§ Task to carry out
Set down every line from the one containing "RGB pin R: D4 -> D3" through the last line of the records below, exactly as written, and leave out the pictures.

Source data
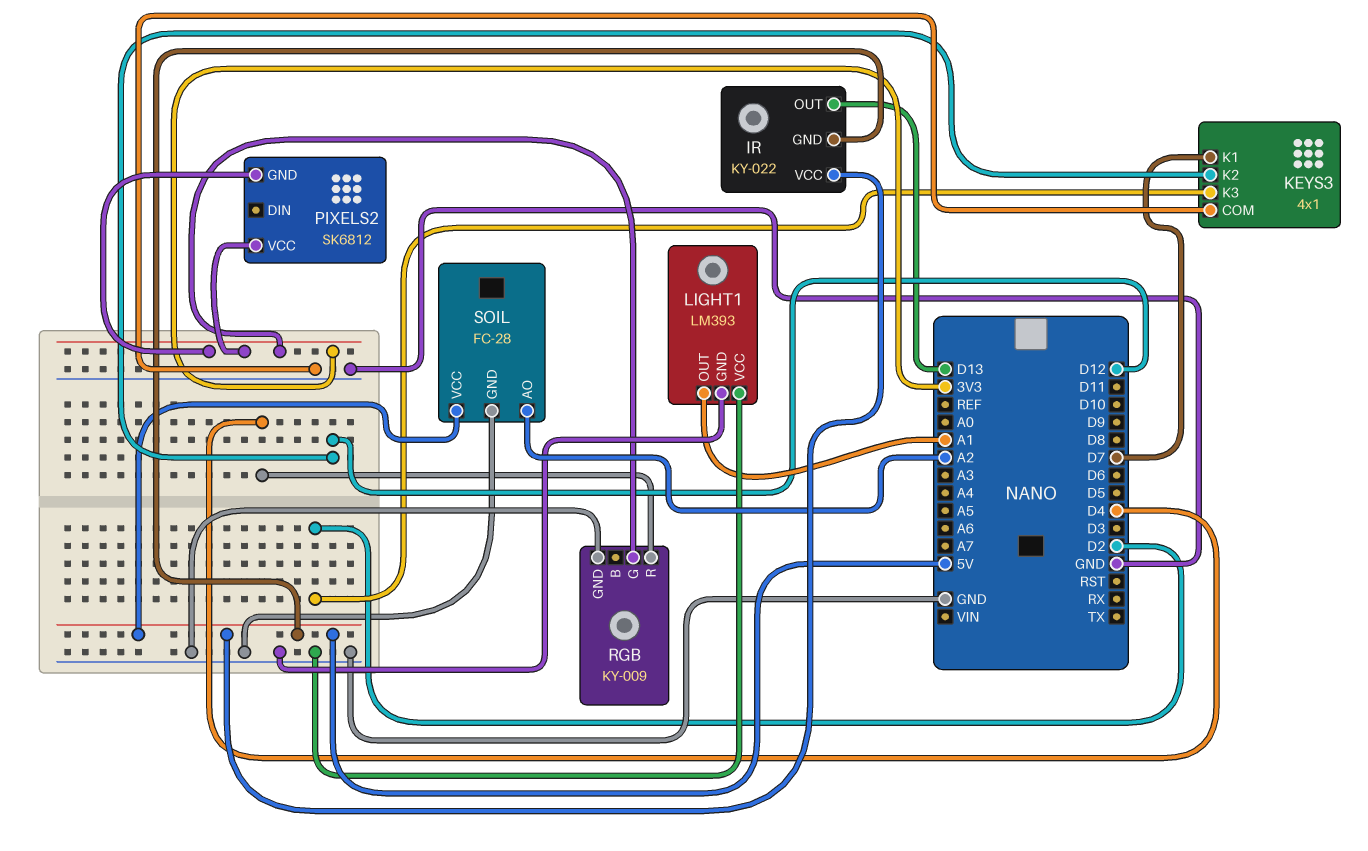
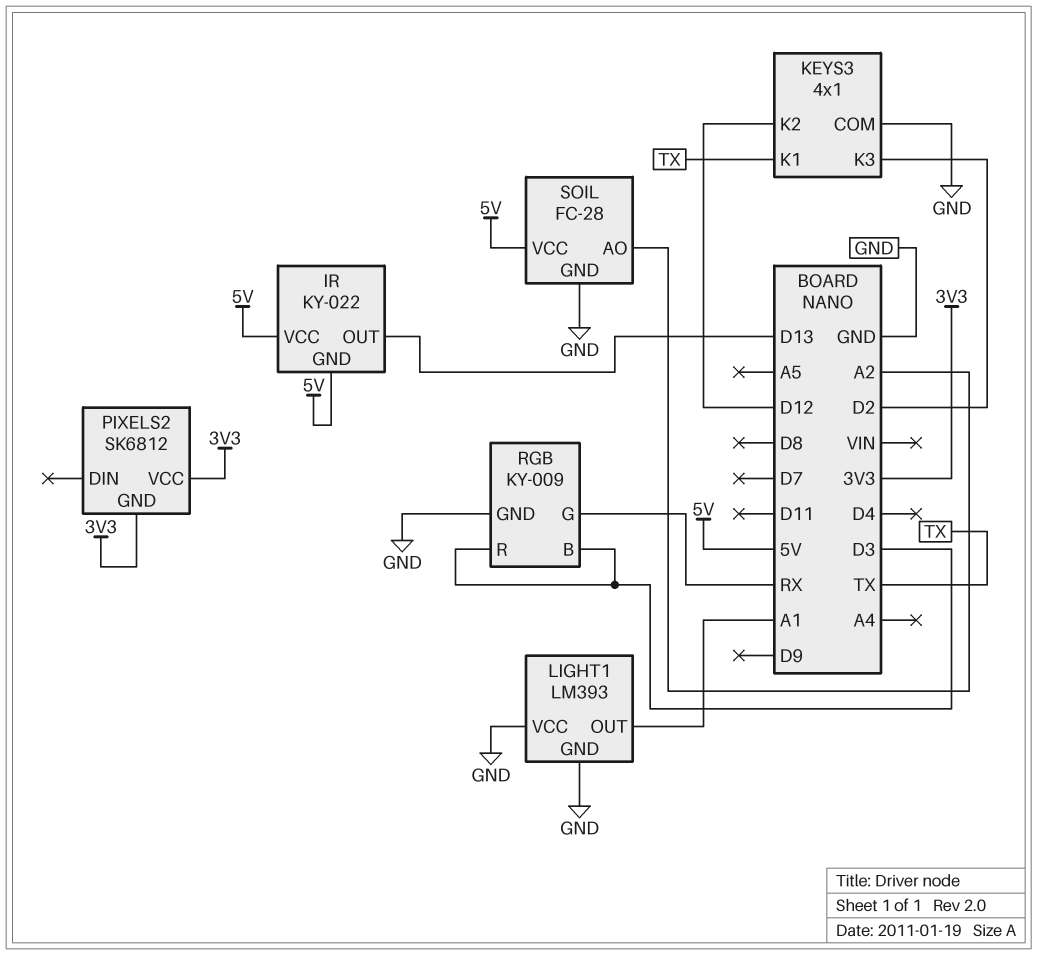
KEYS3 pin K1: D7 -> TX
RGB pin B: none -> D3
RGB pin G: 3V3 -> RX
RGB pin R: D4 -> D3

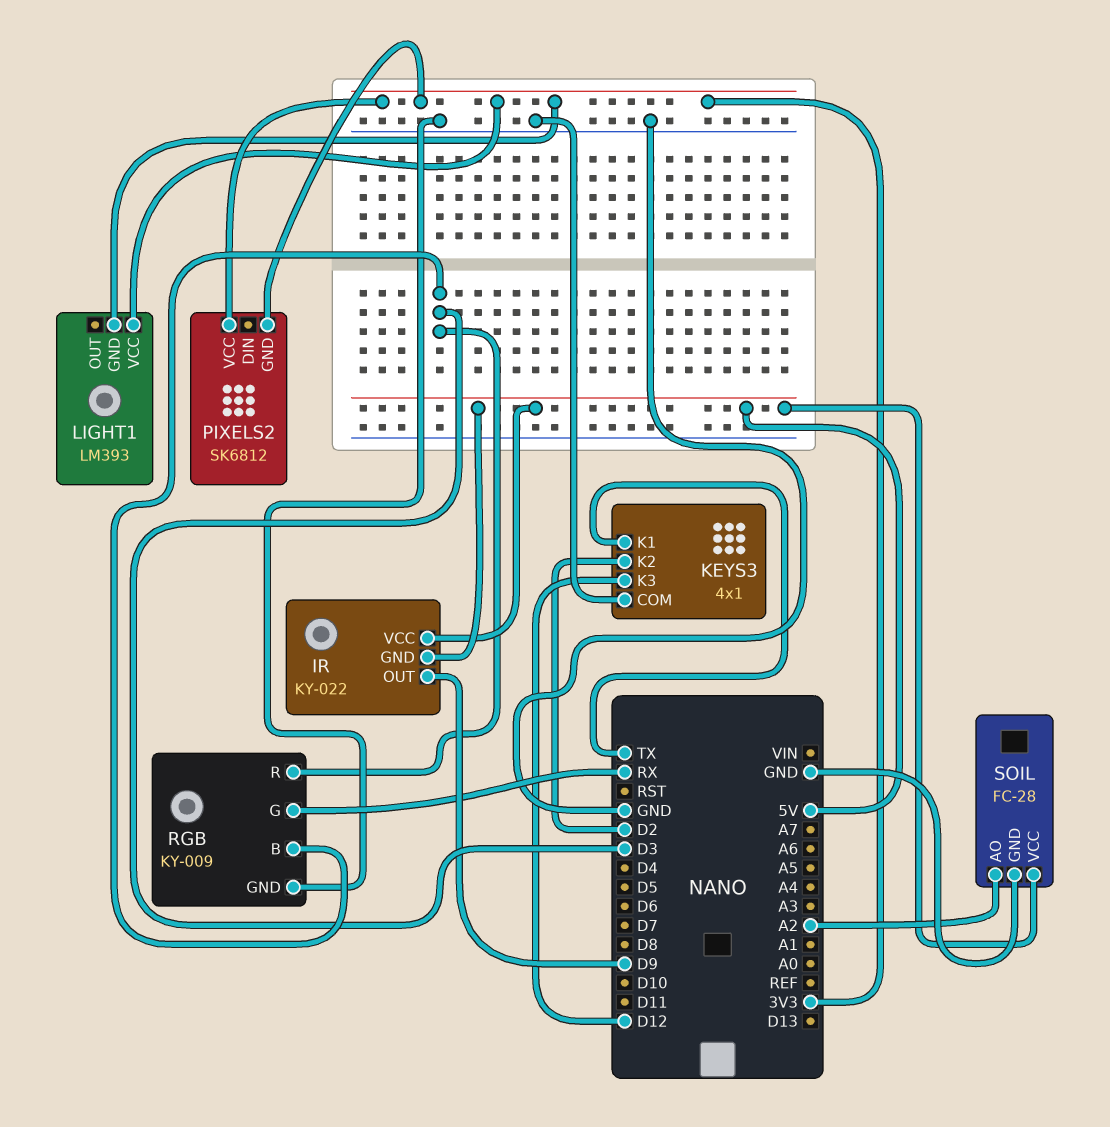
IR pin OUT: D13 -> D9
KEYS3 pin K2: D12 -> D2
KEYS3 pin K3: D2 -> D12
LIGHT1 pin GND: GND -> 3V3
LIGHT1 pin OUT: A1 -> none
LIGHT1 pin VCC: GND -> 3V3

§ Solution to this problem
RGB pin R: D4 -> D3

IR pin OUT: D13 -> D9
KEYS3 pin K2: D12 -> D2
KEYS3 pin K3: D2 -> D12
LIGHT1 pin GND: GND -> 3V3
LIGHT1 pin OUT: A1 -> none
LIGHT1 pin VCC: GND -> 3V3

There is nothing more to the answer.